■ Exercise objective: Please return every record exactly, with no pictures included.

■ Dataset excerpts:
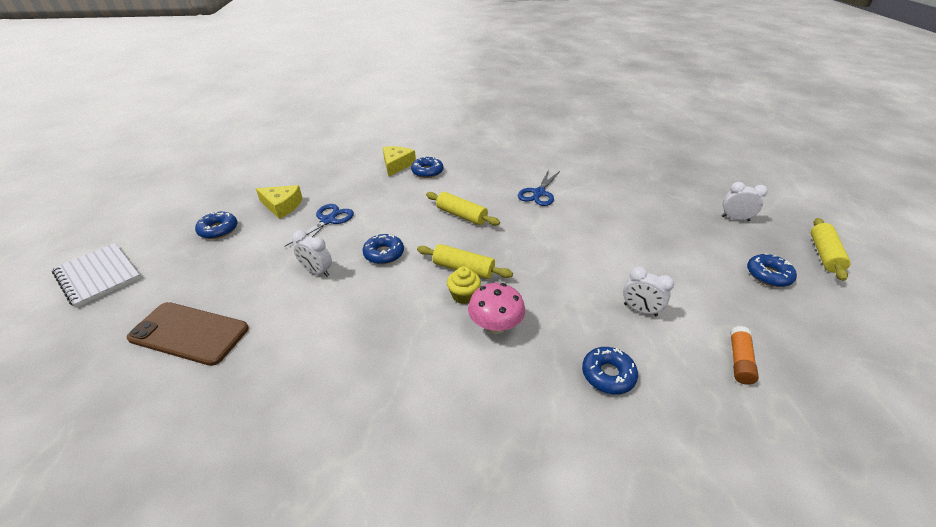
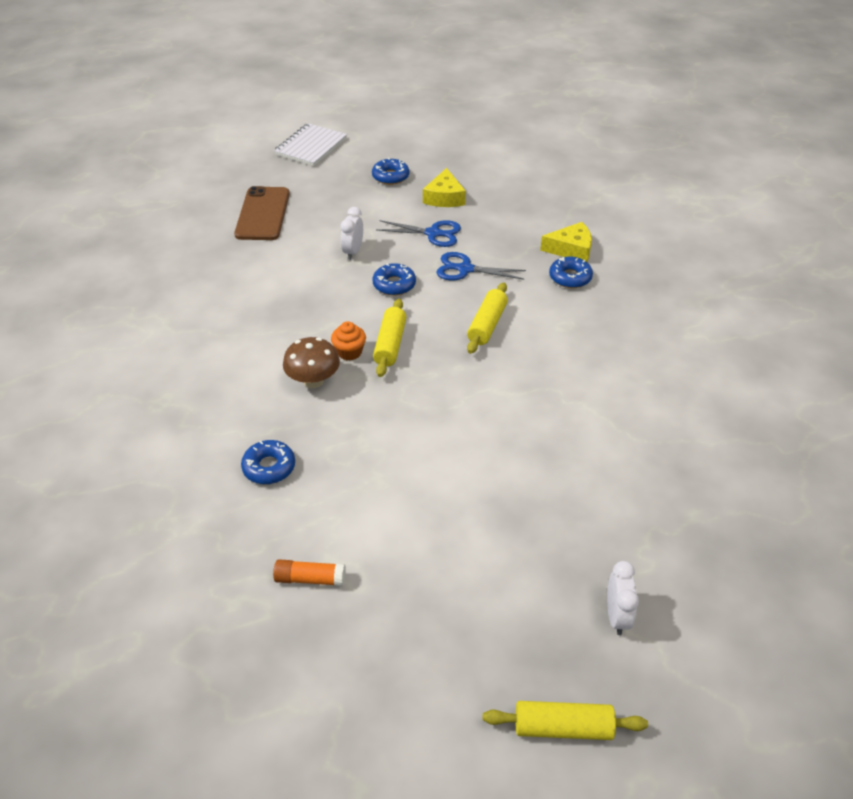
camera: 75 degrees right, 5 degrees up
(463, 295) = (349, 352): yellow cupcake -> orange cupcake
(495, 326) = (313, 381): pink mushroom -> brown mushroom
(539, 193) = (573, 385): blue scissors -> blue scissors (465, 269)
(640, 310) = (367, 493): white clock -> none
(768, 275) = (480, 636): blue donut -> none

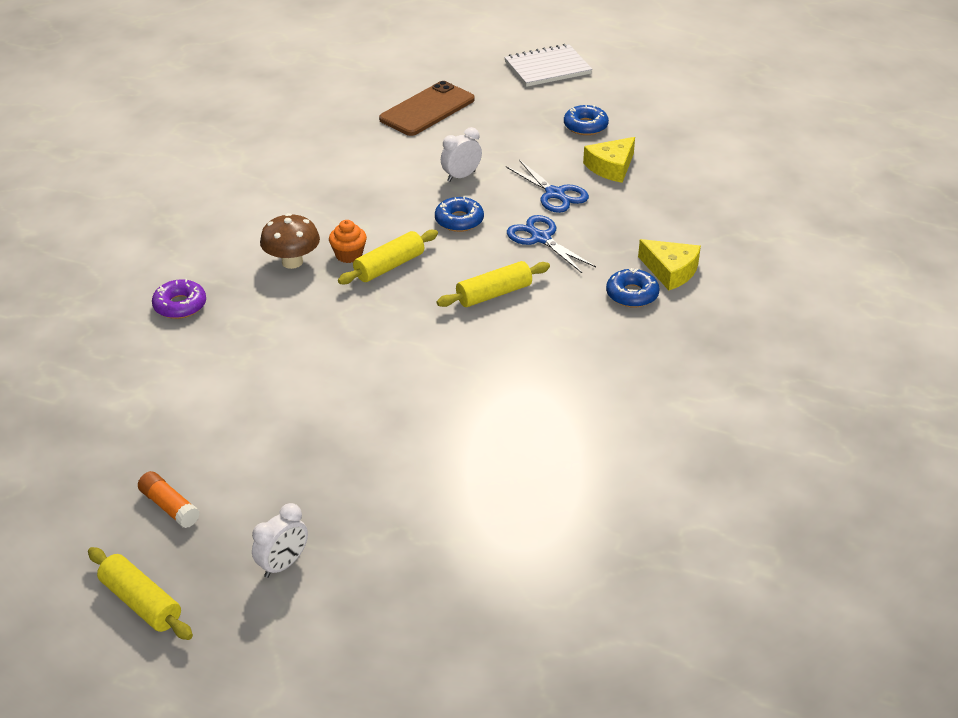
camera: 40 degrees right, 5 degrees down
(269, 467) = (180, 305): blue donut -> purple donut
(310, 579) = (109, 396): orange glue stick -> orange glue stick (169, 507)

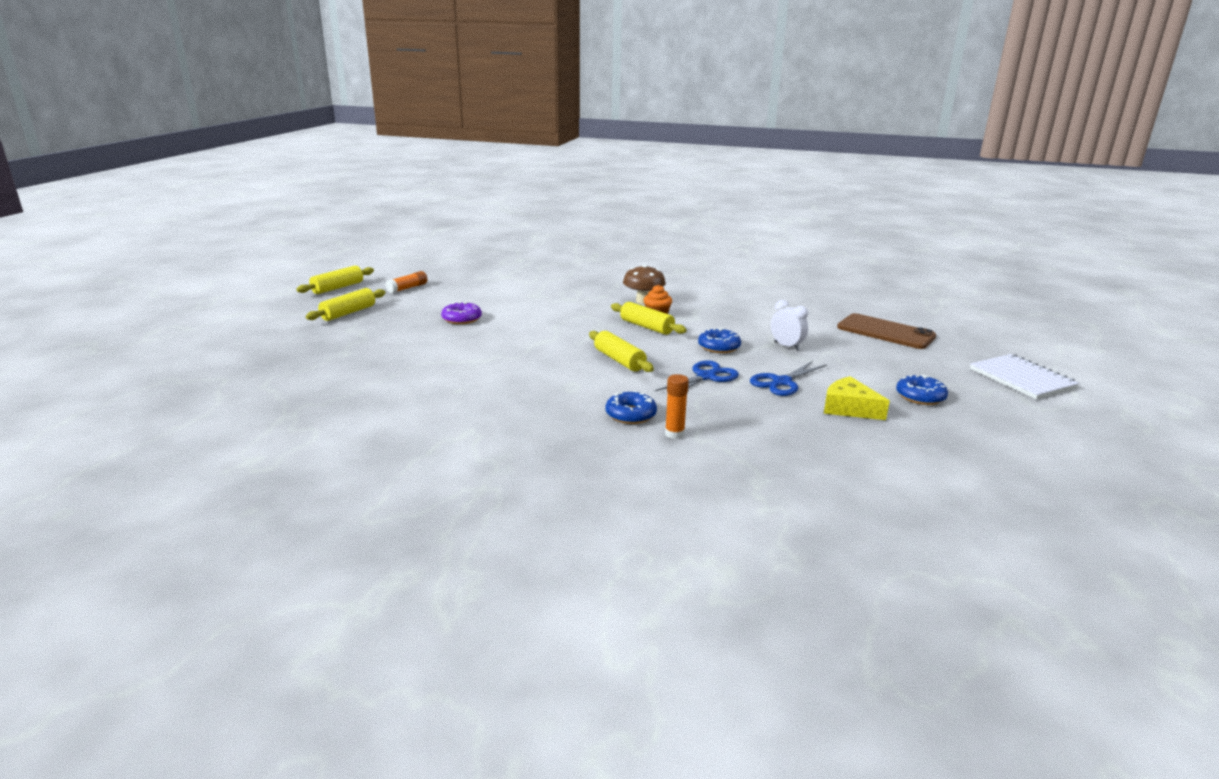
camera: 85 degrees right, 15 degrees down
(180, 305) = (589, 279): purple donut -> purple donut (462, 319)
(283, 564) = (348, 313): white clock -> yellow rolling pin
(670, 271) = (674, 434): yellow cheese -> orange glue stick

■ Problem solution:
camera: 75 degrees right, 5 degrees up
(463, 295) = (349, 352): yellow cupcake -> orange cupcake
(495, 326) = (313, 381): pink mushroom -> brown mushroom
(539, 193) = (573, 385): blue scissors -> blue scissors (465, 269)
(640, 310) = (367, 493): white clock -> none
(768, 275) = (480, 636): blue donut -> none

camera: 40 degrees right, 5 degrees down
(269, 467) = (180, 305): blue donut -> purple donut
(310, 579) = (109, 396): orange glue stick -> orange glue stick (169, 507)

camera: 85 degrees right, 15 degrees down
(180, 305) = (589, 279): purple donut -> purple donut (462, 319)
(283, 564) = (348, 313): white clock -> yellow rolling pin
(670, 271) = (674, 434): yellow cheese -> orange glue stick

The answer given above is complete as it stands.